_Provided information_:
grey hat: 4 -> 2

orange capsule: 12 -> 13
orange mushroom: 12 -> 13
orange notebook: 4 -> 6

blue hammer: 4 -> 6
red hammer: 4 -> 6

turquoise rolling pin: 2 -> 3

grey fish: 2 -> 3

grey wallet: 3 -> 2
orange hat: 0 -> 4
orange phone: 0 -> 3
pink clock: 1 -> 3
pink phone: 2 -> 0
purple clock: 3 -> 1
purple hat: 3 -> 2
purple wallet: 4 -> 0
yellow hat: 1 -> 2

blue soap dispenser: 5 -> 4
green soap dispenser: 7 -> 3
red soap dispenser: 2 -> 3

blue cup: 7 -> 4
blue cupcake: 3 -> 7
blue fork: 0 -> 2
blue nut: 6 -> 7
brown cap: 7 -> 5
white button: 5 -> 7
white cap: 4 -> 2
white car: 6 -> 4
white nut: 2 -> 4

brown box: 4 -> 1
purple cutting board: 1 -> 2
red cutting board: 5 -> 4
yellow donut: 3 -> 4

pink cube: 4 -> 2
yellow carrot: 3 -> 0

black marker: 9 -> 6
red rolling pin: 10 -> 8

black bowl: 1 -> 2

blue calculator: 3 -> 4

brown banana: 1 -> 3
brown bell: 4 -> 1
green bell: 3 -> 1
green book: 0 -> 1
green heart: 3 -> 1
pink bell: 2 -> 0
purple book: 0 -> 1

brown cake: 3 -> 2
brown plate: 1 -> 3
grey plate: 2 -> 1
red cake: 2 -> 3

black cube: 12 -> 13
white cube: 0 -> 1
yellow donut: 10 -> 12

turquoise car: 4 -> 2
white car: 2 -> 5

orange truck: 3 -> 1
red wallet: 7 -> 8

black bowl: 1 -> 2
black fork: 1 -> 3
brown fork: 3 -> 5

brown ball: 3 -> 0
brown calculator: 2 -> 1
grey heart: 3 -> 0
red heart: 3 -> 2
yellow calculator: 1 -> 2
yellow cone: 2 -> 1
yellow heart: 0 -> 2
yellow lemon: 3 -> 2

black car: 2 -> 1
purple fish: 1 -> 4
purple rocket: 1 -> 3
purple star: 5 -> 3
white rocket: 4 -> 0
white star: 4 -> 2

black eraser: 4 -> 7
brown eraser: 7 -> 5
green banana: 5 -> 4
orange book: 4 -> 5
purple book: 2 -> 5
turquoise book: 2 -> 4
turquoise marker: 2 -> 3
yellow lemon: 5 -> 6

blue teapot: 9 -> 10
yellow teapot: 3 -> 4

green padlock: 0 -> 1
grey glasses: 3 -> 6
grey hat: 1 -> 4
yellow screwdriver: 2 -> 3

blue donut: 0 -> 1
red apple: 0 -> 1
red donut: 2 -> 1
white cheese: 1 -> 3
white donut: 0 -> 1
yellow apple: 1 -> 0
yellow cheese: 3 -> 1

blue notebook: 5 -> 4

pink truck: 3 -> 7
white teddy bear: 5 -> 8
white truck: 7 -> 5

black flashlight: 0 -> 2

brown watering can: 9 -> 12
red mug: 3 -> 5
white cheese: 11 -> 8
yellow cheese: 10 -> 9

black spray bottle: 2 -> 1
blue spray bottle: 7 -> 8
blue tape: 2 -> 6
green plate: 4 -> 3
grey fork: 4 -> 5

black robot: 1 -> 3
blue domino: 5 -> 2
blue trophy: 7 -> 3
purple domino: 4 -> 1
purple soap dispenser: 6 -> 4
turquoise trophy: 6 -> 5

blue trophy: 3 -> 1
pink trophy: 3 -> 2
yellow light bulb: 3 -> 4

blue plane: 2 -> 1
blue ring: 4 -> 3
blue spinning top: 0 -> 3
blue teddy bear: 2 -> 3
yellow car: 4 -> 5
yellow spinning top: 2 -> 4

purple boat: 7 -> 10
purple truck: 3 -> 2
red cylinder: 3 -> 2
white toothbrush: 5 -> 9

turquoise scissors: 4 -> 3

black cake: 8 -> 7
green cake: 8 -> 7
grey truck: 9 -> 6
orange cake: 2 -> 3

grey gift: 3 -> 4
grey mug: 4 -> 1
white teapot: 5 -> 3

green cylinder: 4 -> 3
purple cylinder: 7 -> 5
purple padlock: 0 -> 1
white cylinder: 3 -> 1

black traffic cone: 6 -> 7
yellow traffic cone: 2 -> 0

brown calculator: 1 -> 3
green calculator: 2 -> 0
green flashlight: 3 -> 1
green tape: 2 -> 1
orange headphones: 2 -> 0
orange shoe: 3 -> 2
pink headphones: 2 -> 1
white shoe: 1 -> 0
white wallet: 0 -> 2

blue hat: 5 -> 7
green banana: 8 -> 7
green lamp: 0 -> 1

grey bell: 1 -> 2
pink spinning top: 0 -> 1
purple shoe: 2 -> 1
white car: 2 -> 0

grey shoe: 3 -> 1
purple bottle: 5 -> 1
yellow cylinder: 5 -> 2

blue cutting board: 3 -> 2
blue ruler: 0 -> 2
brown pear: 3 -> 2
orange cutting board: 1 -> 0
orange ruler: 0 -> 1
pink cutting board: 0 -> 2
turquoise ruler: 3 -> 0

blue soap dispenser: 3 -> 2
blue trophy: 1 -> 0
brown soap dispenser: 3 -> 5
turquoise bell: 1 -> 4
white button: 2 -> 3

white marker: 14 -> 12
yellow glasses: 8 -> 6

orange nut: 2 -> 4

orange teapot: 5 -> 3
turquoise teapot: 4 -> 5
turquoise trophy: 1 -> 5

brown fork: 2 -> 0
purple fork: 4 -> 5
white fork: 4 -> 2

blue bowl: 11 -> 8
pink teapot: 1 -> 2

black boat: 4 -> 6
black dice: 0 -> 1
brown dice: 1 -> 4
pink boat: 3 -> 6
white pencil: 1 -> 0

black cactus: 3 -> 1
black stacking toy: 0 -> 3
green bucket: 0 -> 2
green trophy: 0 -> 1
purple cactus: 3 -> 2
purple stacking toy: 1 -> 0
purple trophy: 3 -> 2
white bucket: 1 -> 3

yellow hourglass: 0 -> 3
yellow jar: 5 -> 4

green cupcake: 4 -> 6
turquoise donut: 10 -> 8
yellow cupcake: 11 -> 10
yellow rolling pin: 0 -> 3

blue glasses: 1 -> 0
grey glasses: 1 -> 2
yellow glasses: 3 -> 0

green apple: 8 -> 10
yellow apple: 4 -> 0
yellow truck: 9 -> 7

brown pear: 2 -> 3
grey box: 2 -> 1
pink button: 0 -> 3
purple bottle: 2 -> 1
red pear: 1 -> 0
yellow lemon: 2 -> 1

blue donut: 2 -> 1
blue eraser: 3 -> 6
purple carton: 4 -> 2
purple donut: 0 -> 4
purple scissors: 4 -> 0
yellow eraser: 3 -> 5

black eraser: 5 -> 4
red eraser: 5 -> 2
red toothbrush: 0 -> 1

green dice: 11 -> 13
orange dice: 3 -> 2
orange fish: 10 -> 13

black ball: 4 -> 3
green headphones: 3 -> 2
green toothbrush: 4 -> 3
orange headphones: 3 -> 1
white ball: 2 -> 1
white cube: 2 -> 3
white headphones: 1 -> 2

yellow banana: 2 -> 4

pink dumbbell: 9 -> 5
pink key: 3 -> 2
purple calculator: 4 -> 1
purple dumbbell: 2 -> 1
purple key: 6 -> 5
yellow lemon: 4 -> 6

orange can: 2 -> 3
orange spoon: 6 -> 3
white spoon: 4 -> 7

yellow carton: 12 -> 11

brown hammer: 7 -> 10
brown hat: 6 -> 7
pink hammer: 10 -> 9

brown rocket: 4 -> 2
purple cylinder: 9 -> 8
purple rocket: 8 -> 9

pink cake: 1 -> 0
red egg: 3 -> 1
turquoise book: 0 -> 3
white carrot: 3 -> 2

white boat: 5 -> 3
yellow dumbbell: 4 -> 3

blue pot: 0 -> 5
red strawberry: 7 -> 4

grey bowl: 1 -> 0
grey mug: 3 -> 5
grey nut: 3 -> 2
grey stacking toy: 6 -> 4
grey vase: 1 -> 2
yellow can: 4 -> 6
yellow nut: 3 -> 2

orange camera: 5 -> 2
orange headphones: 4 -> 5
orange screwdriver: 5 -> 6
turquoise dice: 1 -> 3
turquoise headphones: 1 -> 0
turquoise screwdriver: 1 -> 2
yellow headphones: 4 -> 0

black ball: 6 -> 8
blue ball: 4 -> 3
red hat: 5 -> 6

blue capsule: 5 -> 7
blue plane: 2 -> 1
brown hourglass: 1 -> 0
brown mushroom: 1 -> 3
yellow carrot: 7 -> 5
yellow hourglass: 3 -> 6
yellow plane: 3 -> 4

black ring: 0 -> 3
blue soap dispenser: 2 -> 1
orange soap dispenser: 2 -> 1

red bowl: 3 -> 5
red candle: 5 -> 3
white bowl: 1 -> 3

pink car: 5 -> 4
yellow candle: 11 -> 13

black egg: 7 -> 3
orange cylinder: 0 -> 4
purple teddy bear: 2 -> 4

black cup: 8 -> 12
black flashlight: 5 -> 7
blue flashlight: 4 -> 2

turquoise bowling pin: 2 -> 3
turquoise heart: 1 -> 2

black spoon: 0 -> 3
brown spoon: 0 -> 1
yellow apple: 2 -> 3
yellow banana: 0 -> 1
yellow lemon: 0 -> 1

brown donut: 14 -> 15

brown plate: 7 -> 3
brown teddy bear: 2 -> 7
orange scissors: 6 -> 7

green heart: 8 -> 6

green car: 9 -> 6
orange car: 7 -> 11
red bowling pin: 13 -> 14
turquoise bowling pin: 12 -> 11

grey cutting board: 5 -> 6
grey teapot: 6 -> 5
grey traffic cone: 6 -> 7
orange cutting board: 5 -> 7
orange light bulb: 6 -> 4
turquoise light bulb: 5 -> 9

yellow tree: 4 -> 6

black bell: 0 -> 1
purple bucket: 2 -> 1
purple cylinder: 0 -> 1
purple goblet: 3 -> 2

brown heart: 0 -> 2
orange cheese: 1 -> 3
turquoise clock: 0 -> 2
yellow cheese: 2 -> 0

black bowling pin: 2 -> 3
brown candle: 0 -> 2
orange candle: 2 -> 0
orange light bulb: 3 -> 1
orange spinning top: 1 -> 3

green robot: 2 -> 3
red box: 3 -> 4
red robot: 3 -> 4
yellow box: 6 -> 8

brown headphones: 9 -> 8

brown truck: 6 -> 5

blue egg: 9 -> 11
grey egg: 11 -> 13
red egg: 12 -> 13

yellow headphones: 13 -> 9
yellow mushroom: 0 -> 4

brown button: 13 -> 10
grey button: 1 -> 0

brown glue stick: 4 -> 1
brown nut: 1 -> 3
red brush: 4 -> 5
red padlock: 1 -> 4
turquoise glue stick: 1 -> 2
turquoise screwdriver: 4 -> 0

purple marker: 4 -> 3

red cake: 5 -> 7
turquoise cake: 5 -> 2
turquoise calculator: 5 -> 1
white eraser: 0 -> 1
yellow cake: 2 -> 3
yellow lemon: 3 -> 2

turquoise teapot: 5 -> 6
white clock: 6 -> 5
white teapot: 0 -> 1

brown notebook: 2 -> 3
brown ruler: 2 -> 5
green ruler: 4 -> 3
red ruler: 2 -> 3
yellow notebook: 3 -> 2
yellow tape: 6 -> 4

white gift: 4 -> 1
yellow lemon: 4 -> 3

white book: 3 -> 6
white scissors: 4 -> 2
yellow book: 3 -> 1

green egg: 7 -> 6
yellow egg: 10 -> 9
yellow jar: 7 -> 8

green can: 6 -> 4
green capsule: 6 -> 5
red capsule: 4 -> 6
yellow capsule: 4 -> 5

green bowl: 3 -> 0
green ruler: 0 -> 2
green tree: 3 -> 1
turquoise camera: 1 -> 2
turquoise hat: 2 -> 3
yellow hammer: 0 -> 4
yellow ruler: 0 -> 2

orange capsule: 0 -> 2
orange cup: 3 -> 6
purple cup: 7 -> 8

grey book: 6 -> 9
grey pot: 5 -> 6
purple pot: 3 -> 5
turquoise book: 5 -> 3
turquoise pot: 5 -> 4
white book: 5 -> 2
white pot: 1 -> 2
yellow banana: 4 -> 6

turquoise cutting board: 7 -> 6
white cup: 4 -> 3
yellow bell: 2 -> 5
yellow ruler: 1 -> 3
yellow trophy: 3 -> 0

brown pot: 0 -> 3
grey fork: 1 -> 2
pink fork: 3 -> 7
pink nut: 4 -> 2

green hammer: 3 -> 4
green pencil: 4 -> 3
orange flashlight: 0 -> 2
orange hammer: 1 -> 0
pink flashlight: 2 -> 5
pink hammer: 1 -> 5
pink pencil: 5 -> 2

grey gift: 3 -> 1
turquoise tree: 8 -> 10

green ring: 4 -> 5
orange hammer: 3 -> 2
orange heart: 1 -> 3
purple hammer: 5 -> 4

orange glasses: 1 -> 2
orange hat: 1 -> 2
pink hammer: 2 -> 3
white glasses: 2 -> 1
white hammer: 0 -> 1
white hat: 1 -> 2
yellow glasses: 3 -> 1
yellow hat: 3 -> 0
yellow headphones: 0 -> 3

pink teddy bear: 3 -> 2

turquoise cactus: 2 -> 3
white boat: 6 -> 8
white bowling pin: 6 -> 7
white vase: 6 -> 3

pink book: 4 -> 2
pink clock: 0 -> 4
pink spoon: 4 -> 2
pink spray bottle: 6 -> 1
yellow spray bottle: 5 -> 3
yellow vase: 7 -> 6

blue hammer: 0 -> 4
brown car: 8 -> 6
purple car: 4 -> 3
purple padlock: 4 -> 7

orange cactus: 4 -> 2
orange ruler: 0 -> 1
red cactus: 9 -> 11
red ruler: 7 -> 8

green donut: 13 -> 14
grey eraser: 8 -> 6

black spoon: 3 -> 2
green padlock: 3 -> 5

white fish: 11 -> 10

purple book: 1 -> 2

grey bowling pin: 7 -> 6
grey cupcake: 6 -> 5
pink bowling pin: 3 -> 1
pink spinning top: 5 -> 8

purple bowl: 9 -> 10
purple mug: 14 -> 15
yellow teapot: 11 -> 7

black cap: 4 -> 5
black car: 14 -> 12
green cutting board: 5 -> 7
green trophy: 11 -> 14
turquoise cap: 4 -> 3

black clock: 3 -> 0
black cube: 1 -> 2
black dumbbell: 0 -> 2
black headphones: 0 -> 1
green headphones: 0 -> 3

_Work order_: For this exercise, please output exactly the lines above starting at the line with "blue notebook: 5 -> 4" and ending at the line with "purple soap dispenser: 6 -> 4", ends included.

_Solved exercise_:
blue notebook: 5 -> 4

pink truck: 3 -> 7
white teddy bear: 5 -> 8
white truck: 7 -> 5

black flashlight: 0 -> 2

brown watering can: 9 -> 12
red mug: 3 -> 5
white cheese: 11 -> 8
yellow cheese: 10 -> 9

black spray bottle: 2 -> 1
blue spray bottle: 7 -> 8
blue tape: 2 -> 6
green plate: 4 -> 3
grey fork: 4 -> 5

black robot: 1 -> 3
blue domino: 5 -> 2
blue trophy: 7 -> 3
purple domino: 4 -> 1
purple soap dispenser: 6 -> 4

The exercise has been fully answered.